── Dataset extract ──
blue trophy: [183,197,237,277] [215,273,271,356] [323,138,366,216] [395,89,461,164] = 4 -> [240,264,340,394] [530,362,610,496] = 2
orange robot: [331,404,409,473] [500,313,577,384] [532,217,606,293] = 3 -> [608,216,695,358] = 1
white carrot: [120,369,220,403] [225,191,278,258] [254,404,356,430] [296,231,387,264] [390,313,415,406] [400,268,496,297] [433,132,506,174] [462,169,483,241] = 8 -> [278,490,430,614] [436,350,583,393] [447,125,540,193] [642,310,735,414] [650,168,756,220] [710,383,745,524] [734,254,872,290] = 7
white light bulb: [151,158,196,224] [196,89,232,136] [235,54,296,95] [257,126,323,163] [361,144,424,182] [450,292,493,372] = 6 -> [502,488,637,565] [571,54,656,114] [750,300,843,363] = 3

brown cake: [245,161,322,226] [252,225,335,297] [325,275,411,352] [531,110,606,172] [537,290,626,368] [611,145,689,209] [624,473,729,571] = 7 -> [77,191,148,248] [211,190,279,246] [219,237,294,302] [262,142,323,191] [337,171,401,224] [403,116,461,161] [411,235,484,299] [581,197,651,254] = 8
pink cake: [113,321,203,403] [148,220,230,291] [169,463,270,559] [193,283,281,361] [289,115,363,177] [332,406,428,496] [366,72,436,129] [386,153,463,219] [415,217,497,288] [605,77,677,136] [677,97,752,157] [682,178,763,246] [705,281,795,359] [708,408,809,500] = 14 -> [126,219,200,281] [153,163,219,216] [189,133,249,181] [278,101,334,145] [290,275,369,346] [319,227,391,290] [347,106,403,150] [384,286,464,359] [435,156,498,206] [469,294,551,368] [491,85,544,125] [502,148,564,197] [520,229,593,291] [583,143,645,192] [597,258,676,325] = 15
───
── Dataset extract ──
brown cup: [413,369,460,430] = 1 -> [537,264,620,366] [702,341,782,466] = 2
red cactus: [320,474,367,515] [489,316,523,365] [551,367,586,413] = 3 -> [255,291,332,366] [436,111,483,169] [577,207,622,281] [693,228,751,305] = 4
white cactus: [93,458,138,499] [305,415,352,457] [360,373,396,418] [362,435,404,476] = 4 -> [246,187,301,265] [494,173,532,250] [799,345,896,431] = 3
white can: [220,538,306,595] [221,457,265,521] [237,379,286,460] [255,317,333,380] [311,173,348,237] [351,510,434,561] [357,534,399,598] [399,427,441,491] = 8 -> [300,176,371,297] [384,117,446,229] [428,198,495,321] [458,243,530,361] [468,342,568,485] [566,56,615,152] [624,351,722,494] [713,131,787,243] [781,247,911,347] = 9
───
Whenever a line of the entries contains the string "cactus", copy that line.

▶ **Solution to the exercise**
red cactus: [320,474,367,515] [489,316,523,365] [551,367,586,413] = 3 -> [255,291,332,366] [436,111,483,169] [577,207,622,281] [693,228,751,305] = 4
white cactus: [93,458,138,499] [305,415,352,457] [360,373,396,418] [362,435,404,476] = 4 -> [246,187,301,265] [494,173,532,250] [799,345,896,431] = 3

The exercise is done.